++++ Task material
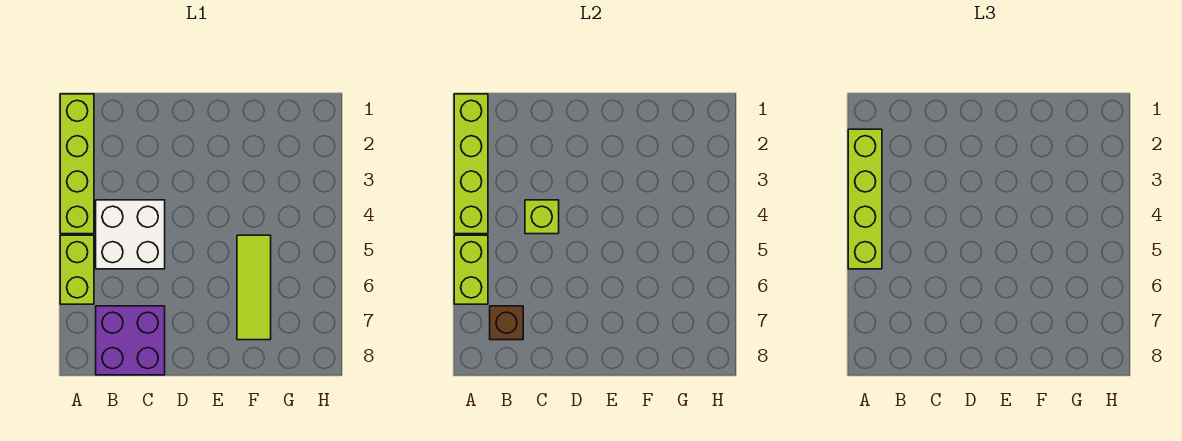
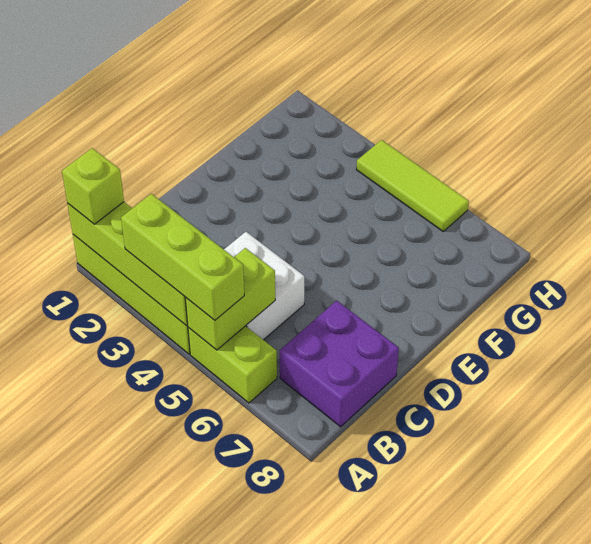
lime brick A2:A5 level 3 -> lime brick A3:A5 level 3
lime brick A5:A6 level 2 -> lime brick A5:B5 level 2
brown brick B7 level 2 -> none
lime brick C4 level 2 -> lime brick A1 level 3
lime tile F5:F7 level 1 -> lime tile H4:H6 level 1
++++++++
++++ Task material
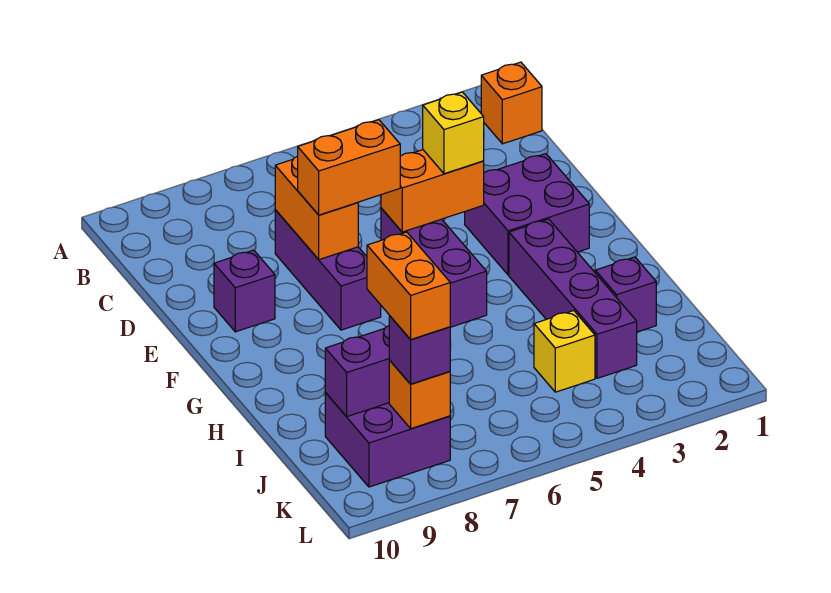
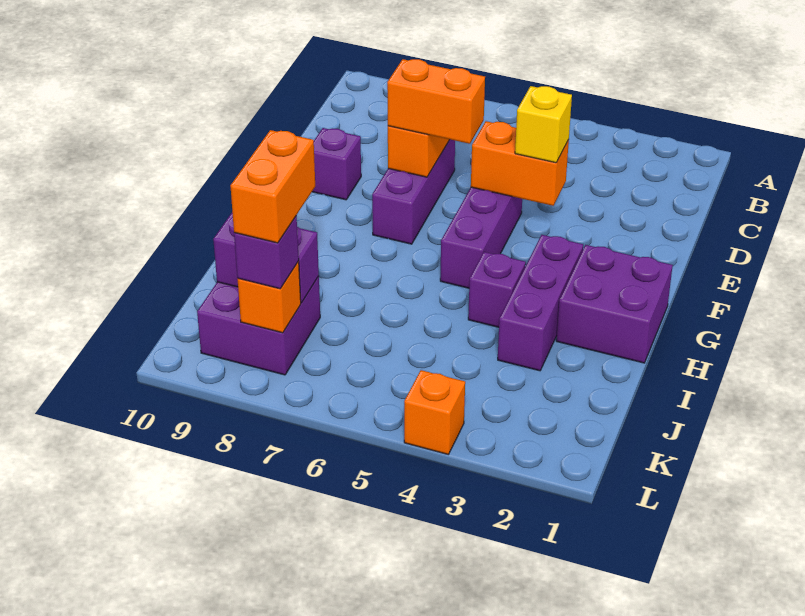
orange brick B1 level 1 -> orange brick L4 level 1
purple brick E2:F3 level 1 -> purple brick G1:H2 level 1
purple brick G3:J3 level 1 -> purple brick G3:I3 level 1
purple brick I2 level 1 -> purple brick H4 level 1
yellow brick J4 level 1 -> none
++++++++
Problem to work on: Where the data above reaches the line holding "lime brick A5:A6", begin printing, and stop after the line holding "lime tile F5:F7". Each line must be reproduced exactly, with nothing else added.

Exercise response:
lime brick A5:A6 level 2 -> lime brick A5:B5 level 2
brown brick B7 level 2 -> none
lime brick C4 level 2 -> lime brick A1 level 3
lime tile F5:F7 level 1 -> lime tile H4:H6 level 1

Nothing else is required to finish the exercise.